Please reproduce the entries below exactly, starting at the first line and ending with the line that holds "none -> brown round brick D1:E2 level 1".
···
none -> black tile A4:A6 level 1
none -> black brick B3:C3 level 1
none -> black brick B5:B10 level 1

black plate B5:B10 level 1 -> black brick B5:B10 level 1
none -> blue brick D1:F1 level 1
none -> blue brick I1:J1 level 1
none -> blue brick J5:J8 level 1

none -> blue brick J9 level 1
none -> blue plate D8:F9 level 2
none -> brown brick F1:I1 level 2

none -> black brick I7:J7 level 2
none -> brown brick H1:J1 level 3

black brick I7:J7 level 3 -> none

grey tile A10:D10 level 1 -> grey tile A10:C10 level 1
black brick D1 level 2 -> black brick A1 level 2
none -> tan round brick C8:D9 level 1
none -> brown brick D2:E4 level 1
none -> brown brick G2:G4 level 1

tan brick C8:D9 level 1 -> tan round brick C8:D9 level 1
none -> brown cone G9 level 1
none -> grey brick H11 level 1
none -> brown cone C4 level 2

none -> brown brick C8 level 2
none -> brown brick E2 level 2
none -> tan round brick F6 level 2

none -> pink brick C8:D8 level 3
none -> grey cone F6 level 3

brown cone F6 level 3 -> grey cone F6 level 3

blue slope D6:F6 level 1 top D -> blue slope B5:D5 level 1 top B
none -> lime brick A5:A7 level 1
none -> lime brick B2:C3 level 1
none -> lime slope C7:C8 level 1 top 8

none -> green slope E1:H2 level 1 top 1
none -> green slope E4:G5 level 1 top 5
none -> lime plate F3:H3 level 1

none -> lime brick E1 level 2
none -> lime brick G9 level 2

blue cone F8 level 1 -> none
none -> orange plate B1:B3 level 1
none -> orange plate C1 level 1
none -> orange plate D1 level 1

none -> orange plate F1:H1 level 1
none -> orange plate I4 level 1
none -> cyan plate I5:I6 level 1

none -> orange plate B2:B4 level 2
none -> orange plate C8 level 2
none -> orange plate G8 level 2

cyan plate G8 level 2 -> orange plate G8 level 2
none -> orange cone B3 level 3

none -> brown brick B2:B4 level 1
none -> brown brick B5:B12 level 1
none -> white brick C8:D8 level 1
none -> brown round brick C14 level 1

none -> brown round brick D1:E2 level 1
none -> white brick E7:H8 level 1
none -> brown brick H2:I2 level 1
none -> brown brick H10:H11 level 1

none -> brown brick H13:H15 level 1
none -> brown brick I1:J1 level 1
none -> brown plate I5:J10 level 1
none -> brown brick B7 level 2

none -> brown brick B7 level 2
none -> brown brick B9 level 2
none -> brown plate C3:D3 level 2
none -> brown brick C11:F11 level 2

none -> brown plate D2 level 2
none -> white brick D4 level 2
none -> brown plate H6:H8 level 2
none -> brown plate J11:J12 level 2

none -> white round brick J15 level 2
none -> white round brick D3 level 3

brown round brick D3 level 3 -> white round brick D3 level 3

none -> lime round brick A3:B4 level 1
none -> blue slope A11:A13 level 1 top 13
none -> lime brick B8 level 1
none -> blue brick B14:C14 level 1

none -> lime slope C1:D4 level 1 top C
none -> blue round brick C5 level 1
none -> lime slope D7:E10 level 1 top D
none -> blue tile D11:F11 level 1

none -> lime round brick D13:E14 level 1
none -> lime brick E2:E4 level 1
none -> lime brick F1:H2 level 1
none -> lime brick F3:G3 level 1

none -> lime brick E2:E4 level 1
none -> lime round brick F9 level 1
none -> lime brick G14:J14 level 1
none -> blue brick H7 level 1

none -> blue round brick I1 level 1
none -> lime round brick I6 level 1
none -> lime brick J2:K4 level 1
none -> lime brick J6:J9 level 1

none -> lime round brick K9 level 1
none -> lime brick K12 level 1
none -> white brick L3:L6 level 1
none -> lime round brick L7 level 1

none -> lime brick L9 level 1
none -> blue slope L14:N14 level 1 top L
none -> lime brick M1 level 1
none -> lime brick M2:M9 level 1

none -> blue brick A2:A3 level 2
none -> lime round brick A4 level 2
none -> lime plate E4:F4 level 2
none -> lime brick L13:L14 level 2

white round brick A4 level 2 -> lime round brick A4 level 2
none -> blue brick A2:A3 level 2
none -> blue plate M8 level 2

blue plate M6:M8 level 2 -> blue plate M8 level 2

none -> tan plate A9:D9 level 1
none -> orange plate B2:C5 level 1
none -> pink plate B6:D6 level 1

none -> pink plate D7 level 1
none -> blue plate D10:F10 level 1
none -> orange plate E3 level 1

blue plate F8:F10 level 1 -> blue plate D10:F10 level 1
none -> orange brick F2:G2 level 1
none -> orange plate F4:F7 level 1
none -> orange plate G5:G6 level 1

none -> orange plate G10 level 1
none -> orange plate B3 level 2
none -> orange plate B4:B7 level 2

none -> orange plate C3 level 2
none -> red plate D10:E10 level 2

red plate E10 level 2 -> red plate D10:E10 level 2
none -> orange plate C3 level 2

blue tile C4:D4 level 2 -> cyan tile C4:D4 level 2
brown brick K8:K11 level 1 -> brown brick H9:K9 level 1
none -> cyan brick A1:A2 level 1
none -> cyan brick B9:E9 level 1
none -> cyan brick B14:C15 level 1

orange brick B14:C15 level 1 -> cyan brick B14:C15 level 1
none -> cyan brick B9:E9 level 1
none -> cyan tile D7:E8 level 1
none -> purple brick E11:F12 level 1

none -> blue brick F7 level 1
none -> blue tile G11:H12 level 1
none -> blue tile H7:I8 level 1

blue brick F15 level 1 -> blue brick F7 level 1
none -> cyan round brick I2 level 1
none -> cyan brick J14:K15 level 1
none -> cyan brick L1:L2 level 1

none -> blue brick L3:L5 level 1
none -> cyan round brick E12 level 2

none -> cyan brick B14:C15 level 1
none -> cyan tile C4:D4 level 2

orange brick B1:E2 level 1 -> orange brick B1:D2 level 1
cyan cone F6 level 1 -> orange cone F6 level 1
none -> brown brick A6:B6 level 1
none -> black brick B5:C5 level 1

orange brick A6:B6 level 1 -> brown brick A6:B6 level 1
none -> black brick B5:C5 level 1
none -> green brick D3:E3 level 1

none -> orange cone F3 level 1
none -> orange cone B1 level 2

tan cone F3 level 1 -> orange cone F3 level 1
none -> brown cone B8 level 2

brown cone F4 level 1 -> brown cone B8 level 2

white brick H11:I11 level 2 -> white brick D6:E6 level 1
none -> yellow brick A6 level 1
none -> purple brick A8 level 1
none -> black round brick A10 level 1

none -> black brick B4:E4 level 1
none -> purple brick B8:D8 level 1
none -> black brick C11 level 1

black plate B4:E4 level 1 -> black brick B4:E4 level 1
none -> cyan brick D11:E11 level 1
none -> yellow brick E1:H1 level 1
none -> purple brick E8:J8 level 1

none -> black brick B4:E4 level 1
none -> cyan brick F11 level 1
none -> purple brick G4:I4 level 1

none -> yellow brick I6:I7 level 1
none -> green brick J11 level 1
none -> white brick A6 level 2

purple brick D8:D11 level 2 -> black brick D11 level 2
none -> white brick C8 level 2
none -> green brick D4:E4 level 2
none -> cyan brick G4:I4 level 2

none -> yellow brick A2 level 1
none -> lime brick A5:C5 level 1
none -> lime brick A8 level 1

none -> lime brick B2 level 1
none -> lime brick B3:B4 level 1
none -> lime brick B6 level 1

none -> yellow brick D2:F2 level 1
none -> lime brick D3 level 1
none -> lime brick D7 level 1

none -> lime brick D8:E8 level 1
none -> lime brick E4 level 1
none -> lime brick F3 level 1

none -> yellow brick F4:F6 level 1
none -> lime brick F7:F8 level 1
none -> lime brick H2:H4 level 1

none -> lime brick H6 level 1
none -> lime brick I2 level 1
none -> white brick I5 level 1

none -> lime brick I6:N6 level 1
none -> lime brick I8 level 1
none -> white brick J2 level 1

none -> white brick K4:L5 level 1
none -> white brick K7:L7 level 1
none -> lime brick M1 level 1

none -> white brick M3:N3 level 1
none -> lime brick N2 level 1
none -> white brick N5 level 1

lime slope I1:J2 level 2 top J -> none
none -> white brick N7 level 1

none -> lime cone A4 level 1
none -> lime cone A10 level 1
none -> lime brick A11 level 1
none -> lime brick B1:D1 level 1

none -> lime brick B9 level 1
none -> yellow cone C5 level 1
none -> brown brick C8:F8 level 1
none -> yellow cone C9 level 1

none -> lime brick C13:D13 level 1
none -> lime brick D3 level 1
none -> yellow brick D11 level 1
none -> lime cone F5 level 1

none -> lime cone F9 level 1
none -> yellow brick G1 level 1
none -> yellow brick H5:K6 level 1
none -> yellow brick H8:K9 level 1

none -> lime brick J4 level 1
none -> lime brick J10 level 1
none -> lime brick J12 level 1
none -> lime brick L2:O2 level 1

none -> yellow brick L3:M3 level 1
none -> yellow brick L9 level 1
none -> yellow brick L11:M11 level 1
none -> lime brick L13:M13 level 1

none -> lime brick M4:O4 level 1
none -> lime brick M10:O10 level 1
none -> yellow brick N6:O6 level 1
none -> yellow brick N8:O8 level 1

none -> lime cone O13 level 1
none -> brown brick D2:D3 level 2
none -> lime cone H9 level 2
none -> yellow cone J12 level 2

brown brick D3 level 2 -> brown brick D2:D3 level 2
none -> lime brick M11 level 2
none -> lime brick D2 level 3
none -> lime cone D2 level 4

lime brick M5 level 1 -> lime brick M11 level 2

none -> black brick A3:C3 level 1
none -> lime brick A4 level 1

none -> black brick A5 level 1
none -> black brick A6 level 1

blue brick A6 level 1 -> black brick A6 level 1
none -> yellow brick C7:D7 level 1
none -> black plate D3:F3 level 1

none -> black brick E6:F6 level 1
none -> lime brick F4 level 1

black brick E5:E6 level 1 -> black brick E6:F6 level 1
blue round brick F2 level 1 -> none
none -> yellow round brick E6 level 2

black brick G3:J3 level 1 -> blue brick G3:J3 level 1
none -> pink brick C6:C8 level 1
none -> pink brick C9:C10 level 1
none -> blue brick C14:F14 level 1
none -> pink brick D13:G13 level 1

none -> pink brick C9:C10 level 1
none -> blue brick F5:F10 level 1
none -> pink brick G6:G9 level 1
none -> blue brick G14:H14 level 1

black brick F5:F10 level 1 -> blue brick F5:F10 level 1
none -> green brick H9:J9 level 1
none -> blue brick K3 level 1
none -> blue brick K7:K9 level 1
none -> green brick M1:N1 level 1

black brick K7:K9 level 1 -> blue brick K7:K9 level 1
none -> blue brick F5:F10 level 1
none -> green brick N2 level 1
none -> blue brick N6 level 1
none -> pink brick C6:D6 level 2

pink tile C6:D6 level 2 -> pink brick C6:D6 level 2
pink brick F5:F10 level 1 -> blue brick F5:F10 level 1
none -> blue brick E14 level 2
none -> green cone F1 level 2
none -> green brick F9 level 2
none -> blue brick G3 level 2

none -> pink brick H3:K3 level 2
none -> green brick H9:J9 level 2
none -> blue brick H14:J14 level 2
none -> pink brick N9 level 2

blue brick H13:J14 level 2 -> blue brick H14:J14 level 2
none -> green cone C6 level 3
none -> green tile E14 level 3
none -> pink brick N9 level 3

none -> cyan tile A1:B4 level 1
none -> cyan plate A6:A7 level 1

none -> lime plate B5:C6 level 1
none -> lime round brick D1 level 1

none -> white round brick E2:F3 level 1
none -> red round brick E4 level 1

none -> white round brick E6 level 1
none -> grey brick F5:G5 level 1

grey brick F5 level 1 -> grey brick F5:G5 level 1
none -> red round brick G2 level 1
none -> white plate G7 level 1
···
**Answer to the exercise:**
none -> black tile A4:A6 level 1
none -> black brick B3:C3 level 1
none -> black brick B5:B10 level 1

black plate B5:B10 level 1 -> black brick B5:B10 level 1
none -> blue brick D1:F1 level 1
none -> blue brick I1:J1 level 1
none -> blue brick J5:J8 level 1

none -> blue brick J9 level 1
none -> blue plate D8:F9 level 2
none -> brown brick F1:I1 level 2

none -> black brick I7:J7 level 2
none -> brown brick H1:J1 level 3

black brick I7:J7 level 3 -> none

grey tile A10:D10 level 1 -> grey tile A10:C10 level 1
black brick D1 level 2 -> black brick A1 level 2
none -> tan round brick C8:D9 level 1
none -> brown brick D2:E4 level 1
none -> brown brick G2:G4 level 1

tan brick C8:D9 level 1 -> tan round brick C8:D9 level 1
none -> brown cone G9 level 1
none -> grey brick H11 level 1
none -> brown cone C4 level 2

none -> brown brick C8 level 2
none -> brown brick E2 level 2
none -> tan round brick F6 level 2

none -> pink brick C8:D8 level 3
none -> grey cone F6 level 3

brown cone F6 level 3 -> grey cone F6 level 3

blue slope D6:F6 level 1 top D -> blue slope B5:D5 level 1 top B
none -> lime brick A5:A7 level 1
none -> lime brick B2:C3 level 1
none -> lime slope C7:C8 level 1 top 8

none -> green slope E1:H2 level 1 top 1
none -> green slope E4:G5 level 1 top 5
none -> lime plate F3:H3 level 1

none -> lime brick E1 level 2
none -> lime brick G9 level 2

blue cone F8 level 1 -> none
none -> orange plate B1:B3 level 1
none -> orange plate C1 level 1
none -> orange plate D1 level 1

none -> orange plate F1:H1 level 1
none -> orange plate I4 level 1
none -> cyan plate I5:I6 level 1

none -> orange plate B2:B4 level 2
none -> orange plate C8 level 2
none -> orange plate G8 level 2

cyan plate G8 level 2 -> orange plate G8 level 2
none -> orange cone B3 level 3

none -> brown brick B2:B4 level 1
none -> brown brick B5:B12 level 1
none -> white brick C8:D8 level 1
none -> brown round brick C14 level 1

none -> brown round brick D1:E2 level 1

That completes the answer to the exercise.